### What you will do
Within the listing below, locate all lines containing the word "camera". Copy each one.

### Records for the exercise
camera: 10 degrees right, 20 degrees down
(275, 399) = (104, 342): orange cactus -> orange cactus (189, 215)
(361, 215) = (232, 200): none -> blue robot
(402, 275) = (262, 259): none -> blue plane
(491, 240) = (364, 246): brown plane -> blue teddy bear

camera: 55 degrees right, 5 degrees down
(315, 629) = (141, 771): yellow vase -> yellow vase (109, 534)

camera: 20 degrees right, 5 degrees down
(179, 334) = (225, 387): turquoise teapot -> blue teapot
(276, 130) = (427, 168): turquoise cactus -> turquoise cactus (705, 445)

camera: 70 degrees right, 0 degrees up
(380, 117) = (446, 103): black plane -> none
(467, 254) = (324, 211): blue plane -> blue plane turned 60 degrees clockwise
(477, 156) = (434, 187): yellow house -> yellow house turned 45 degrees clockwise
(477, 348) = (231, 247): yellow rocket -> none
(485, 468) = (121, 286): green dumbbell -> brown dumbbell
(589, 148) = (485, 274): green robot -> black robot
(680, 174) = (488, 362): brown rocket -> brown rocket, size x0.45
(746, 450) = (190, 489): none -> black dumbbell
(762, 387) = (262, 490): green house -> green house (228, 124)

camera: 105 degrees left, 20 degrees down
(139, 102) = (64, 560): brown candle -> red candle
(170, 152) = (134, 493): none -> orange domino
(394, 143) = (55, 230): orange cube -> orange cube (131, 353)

### Answer to the exercise
camera: 10 degrees right, 20 degrees down
camera: 55 degrees right, 5 degrees down
camera: 20 degrees right, 5 degrees down
camera: 70 degrees right, 0 degrees up
camera: 105 degrees left, 20 degrees down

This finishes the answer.